[Data to use]
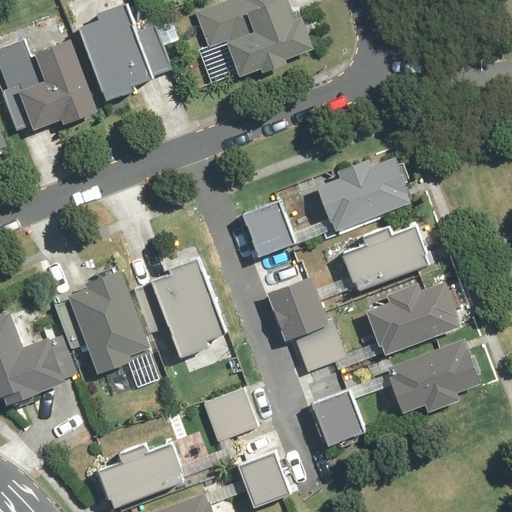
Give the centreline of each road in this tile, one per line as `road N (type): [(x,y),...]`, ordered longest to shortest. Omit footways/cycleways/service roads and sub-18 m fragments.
road 1 (residential): [(195,148),(321,472)]
road 2 (residential): [(195,148),(0,221)]
road 3 (residential): [(363,60),(336,94),(195,148)]
road 4 (residential): [(363,60),(396,84),(511,72)]
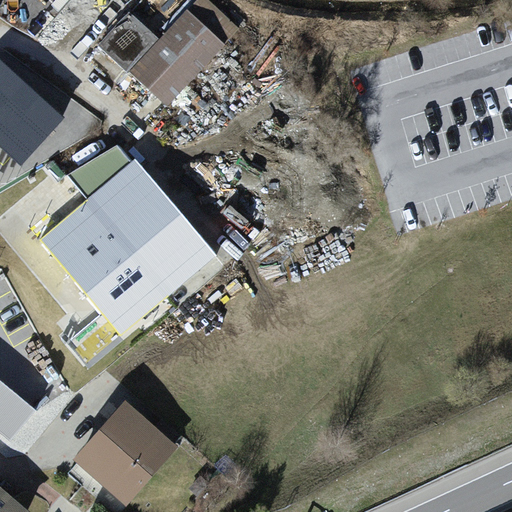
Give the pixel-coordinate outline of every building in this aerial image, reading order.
[(227,44),(185,8),(133,70),(176,106),(227,44)] [(69,117),(2,60),(0,62),(0,140),(28,165),(69,117)] [(221,252),(140,159),(45,242),(126,334),(221,252)] [(0,437),(10,445),(15,446),(34,418),(38,406),(0,379),(0,437)] [(181,444),(127,400),(77,462),(131,505),(181,444)] [(0,511),(33,511),(0,482),(0,511)]
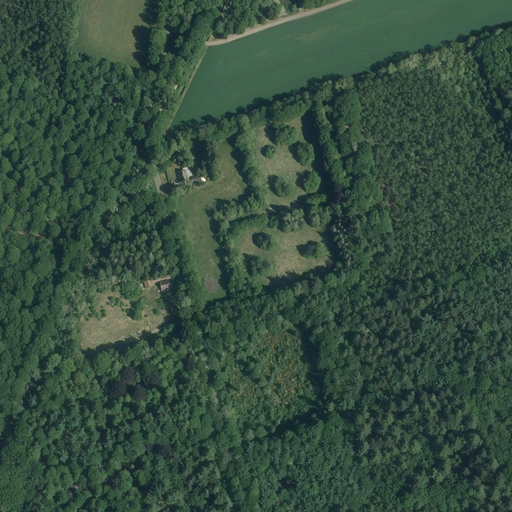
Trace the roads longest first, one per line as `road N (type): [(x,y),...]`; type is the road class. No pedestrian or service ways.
road 1 (unclassified): [(248,511),(148,148),(174,0)]
road 2 (track): [(150,154),(473,48)]
road 3 (track): [(9,425),(140,150),(148,148)]
road 4 (track): [(160,108),(198,44),(345,0)]
road 5 (track): [(229,452),(399,395)]
road 6 (track): [(33,91),(140,150)]
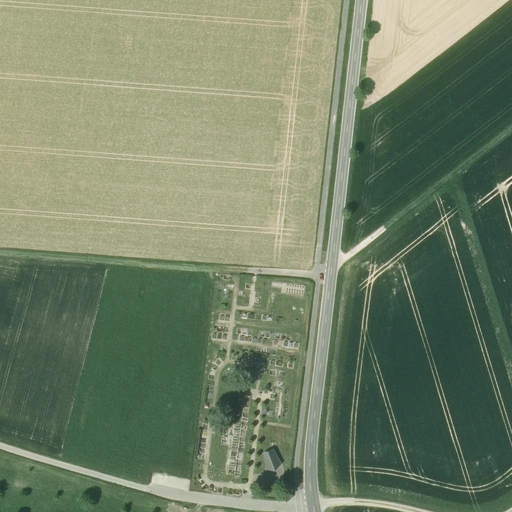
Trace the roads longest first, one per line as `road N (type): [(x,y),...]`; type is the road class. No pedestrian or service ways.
road 1 (tertiary): [(314,511),(309,447),(360,0)]
road 2 (track): [(298,508),(345,0)]
road 3 (track): [(0,251),(329,277)]
road 4 (track): [(511,131),(384,229)]
road 5 (track): [(0,448),(141,490)]
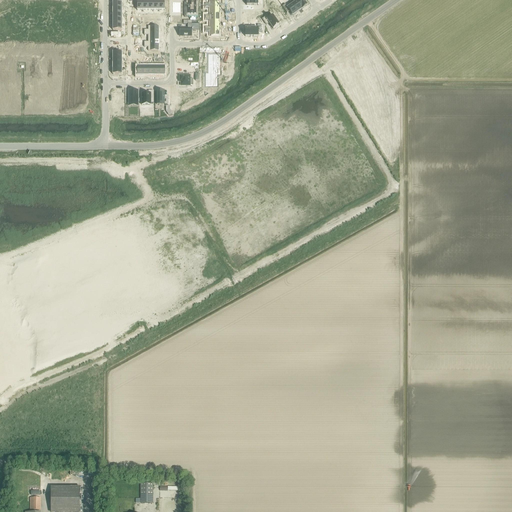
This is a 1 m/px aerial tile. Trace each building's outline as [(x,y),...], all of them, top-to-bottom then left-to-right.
[(292,0),(293,1),(291,3),(297,12),(301,9),(302,9),(295,0),(292,0)] [(295,0),(302,9),(307,6),(304,1),(305,0),(295,0)] [(173,13),(180,13),(180,14),(180,2),(173,2),(172,2),(172,14),(173,14),(173,13)] [(285,4),(282,6),(287,13),(289,11),(292,15),(297,12),(291,3),(286,6),(285,4)] [(267,16),(262,19),(266,25),(269,23),(273,29),(279,25),(273,16),(269,18),(267,16)] [(179,28),(179,36),(191,36),(191,30),(199,30),(199,24),(187,24),(187,28),(179,28)] [(262,32),(262,25),(258,25),(258,28),(245,28),(245,36),(250,36),(250,37),(253,37),(253,36),(258,36),(258,32),(262,32)] [(190,59),(190,51),(179,50),(179,58),(190,59)] [(205,73),(205,86),(208,86),(217,86),(217,74),(219,74),(219,73),(219,55),(219,54),(210,54),(208,54),(208,73),(205,73)] [(179,75),(179,81),(181,81),(181,85),(190,85),(193,85),(193,79),(190,79),(190,75),(179,75)] [(128,94),(128,106),(137,106),(137,91),(129,91),(130,91),(130,94),(128,94)] [(148,91),(148,94),(141,94),(141,105),(150,105),(150,103),(153,103),(153,91),(148,91)] [(157,91),(157,105),(168,105),(168,98),(164,98),(164,96),(164,91),(161,91),(159,91),(157,91)] [(140,503),(153,503),(153,483),(140,483),(140,503)] [(51,511),(78,511),(78,487),(52,487),(51,511)] [(40,510),(40,498),(30,498),(30,510),(40,510)]
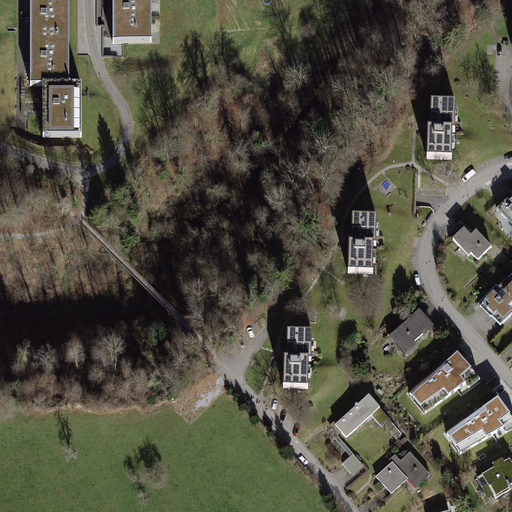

[What needs to be done]
Gather every line in the rows above that contains the word "tile", and reproduce each such line in full.

[Written answer]
Give the centreline of each road in this tile, one per line as `road N (type): [(x,y),...]`, ordered longest to shortest. Omit footways/cycleways/service roads and sub-18 m fragments.
This is a 1 m/px aerial tile. Trace each building's outline as [(x,y),...], all of them, top-to-bottom then left-to-right.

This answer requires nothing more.